▸ **EXTRACTED ENTRIES**:

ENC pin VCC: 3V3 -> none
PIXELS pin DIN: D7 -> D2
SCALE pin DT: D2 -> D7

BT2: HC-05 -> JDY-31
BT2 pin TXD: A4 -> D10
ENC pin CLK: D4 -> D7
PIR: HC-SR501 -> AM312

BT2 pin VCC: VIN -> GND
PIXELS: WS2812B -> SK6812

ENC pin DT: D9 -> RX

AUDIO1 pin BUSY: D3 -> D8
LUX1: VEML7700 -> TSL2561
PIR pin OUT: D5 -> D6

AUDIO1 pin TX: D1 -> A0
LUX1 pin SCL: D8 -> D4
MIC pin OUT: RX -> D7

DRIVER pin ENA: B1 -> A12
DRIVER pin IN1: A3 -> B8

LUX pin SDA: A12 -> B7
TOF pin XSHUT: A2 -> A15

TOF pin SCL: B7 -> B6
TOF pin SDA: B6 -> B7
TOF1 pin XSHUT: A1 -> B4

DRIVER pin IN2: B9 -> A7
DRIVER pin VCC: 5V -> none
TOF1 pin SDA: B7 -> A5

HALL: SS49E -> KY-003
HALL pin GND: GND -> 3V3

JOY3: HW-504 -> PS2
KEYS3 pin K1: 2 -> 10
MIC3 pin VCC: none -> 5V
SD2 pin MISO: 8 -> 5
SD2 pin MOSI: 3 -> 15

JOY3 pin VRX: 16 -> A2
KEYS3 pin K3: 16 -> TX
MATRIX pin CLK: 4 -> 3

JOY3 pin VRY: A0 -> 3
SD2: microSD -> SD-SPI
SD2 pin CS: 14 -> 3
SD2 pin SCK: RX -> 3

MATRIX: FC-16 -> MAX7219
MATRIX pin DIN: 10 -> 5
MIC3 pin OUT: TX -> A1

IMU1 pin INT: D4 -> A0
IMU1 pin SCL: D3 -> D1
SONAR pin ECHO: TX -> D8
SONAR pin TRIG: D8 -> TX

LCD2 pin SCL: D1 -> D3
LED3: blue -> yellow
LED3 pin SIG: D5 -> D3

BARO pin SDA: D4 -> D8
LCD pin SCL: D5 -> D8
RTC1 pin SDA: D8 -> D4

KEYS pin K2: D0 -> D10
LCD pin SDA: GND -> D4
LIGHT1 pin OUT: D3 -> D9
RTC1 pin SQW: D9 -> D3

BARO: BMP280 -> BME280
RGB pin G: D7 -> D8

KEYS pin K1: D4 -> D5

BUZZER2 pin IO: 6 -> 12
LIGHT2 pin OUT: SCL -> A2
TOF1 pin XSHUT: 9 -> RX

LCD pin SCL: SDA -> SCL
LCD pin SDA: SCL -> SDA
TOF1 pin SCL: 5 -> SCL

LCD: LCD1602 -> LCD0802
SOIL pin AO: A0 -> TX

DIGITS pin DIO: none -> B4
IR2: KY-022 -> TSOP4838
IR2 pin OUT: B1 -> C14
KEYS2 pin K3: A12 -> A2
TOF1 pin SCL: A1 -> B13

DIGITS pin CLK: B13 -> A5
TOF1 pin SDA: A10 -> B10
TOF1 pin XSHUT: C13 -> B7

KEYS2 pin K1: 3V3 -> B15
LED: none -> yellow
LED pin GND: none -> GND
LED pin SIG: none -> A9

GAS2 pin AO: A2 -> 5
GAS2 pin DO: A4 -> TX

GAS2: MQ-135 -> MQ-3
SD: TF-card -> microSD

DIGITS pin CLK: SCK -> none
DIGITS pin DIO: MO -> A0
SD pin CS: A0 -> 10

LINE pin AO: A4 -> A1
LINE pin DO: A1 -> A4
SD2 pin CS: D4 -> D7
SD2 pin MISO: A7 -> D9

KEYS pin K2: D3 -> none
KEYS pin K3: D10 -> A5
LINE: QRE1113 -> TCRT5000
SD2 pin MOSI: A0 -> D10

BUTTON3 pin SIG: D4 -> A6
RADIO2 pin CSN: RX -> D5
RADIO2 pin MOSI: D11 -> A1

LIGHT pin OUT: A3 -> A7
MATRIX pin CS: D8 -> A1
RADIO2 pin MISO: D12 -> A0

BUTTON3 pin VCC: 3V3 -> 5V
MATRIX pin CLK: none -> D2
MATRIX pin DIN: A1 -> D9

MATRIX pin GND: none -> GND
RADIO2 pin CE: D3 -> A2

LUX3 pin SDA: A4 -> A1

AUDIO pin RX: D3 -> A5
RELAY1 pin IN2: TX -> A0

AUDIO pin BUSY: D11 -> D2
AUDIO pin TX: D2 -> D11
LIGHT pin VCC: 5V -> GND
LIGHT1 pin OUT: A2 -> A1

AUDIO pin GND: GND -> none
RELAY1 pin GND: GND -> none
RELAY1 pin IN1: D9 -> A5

▸ **WHAT TO PRODUCE**:
Word for word, output the records that appear above.

▸ **SOLUTION TO THIS EXERCISE**:
ENC pin VCC: 3V3 -> none
PIXELS pin DIN: D7 -> D2
SCALE pin DT: D2 -> D7

BT2: HC-05 -> JDY-31
BT2 pin TXD: A4 -> D10
ENC pin CLK: D4 -> D7
PIR: HC-SR501 -> AM312

BT2 pin VCC: VIN -> GND
PIXELS: WS2812B -> SK6812

ENC pin DT: D9 -> RX

AUDIO1 pin BUSY: D3 -> D8
LUX1: VEML7700 -> TSL2561
PIR pin OUT: D5 -> D6

AUDIO1 pin TX: D1 -> A0
LUX1 pin SCL: D8 -> D4
MIC pin OUT: RX -> D7

DRIVER pin ENA: B1 -> A12
DRIVER pin IN1: A3 -> B8

LUX pin SDA: A12 -> B7
TOF pin XSHUT: A2 -> A15

TOF pin SCL: B7 -> B6
TOF pin SDA: B6 -> B7
TOF1 pin XSHUT: A1 -> B4

DRIVER pin IN2: B9 -> A7
DRIVER pin VCC: 5V -> none
TOF1 pin SDA: B7 -> A5

HALL: SS49E -> KY-003
HALL pin GND: GND -> 3V3

JOY3: HW-504 -> PS2
KEYS3 pin K1: 2 -> 10
MIC3 pin VCC: none -> 5V
SD2 pin MISO: 8 -> 5
SD2 pin MOSI: 3 -> 15

JOY3 pin VRX: 16 -> A2
KEYS3 pin K3: 16 -> TX
MATRIX pin CLK: 4 -> 3

JOY3 pin VRY: A0 -> 3
SD2: microSD -> SD-SPI
SD2 pin CS: 14 -> 3
SD2 pin SCK: RX -> 3

MATRIX: FC-16 -> MAX7219
MATRIX pin DIN: 10 -> 5
MIC3 pin OUT: TX -> A1

IMU1 pin INT: D4 -> A0
IMU1 pin SCL: D3 -> D1
SONAR pin ECHO: TX -> D8
SONAR pin TRIG: D8 -> TX

LCD2 pin SCL: D1 -> D3
LED3: blue -> yellow
LED3 pin SIG: D5 -> D3

BARO pin SDA: D4 -> D8
LCD pin SCL: D5 -> D8
RTC1 pin SDA: D8 -> D4

KEYS pin K2: D0 -> D10
LCD pin SDA: GND -> D4
LIGHT1 pin OUT: D3 -> D9
RTC1 pin SQW: D9 -> D3

BARO: BMP280 -> BME280
RGB pin G: D7 -> D8

KEYS pin K1: D4 -> D5

BUZZER2 pin IO: 6 -> 12
LIGHT2 pin OUT: SCL -> A2
TOF1 pin XSHUT: 9 -> RX

LCD pin SCL: SDA -> SCL
LCD pin SDA: SCL -> SDA
TOF1 pin SCL: 5 -> SCL

LCD: LCD1602 -> LCD0802
SOIL pin AO: A0 -> TX

DIGITS pin DIO: none -> B4
IR2: KY-022 -> TSOP4838
IR2 pin OUT: B1 -> C14
KEYS2 pin K3: A12 -> A2
TOF1 pin SCL: A1 -> B13

DIGITS pin CLK: B13 -> A5
TOF1 pin SDA: A10 -> B10
TOF1 pin XSHUT: C13 -> B7

KEYS2 pin K1: 3V3 -> B15
LED: none -> yellow
LED pin GND: none -> GND
LED pin SIG: none -> A9

GAS2 pin AO: A2 -> 5
GAS2 pin DO: A4 -> TX

GAS2: MQ-135 -> MQ-3
SD: TF-card -> microSD

DIGITS pin CLK: SCK -> none
DIGITS pin DIO: MO -> A0
SD pin CS: A0 -> 10

LINE pin AO: A4 -> A1
LINE pin DO: A1 -> A4
SD2 pin CS: D4 -> D7
SD2 pin MISO: A7 -> D9

KEYS pin K2: D3 -> none
KEYS pin K3: D10 -> A5
LINE: QRE1113 -> TCRT5000
SD2 pin MOSI: A0 -> D10

BUTTON3 pin SIG: D4 -> A6
RADIO2 pin CSN: RX -> D5
RADIO2 pin MOSI: D11 -> A1

LIGHT pin OUT: A3 -> A7
MATRIX pin CS: D8 -> A1
RADIO2 pin MISO: D12 -> A0

BUTTON3 pin VCC: 3V3 -> 5V
MATRIX pin CLK: none -> D2
MATRIX pin DIN: A1 -> D9

MATRIX pin GND: none -> GND
RADIO2 pin CE: D3 -> A2

LUX3 pin SDA: A4 -> A1

AUDIO pin RX: D3 -> A5
RELAY1 pin IN2: TX -> A0

AUDIO pin BUSY: D11 -> D2
AUDIO pin TX: D2 -> D11
LIGHT pin VCC: 5V -> GND
LIGHT1 pin OUT: A2 -> A1

AUDIO pin GND: GND -> none
RELAY1 pin GND: GND -> none
RELAY1 pin IN1: D9 -> A5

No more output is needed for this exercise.